• Data shown:
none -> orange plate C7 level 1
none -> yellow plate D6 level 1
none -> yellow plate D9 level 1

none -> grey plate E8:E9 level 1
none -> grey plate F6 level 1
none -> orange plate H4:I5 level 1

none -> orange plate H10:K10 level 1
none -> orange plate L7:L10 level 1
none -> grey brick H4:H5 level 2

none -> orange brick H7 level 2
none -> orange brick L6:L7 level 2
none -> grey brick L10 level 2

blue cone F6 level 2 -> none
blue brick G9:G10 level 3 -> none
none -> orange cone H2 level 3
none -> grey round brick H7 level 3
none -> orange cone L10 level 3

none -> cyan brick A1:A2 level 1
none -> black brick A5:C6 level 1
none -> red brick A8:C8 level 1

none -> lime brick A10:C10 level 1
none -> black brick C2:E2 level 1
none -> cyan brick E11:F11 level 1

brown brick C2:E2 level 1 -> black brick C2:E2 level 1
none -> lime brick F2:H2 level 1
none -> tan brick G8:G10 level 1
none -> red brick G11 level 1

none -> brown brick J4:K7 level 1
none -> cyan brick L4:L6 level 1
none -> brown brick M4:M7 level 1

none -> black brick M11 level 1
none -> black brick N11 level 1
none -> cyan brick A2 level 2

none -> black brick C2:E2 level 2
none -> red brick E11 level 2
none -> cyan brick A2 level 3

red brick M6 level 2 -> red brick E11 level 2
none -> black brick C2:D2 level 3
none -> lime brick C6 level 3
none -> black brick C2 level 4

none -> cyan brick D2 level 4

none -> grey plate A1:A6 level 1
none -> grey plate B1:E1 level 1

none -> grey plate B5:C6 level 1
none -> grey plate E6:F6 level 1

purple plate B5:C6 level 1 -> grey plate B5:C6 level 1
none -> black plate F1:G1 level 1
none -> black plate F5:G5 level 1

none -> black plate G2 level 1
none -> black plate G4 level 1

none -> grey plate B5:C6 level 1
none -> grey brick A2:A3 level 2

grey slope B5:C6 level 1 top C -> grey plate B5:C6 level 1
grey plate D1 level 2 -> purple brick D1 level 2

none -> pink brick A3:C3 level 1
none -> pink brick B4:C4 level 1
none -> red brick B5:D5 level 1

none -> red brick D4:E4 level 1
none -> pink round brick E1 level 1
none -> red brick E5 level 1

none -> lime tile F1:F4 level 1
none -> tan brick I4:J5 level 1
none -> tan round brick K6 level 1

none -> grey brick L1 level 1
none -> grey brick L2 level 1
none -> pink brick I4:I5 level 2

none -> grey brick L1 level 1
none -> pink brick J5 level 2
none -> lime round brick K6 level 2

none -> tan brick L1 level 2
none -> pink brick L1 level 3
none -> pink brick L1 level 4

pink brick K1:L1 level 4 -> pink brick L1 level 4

• Description of the task:
Across the entries, how many lines include the string "cone"? The answer should be only a number.

• Exercise response:
3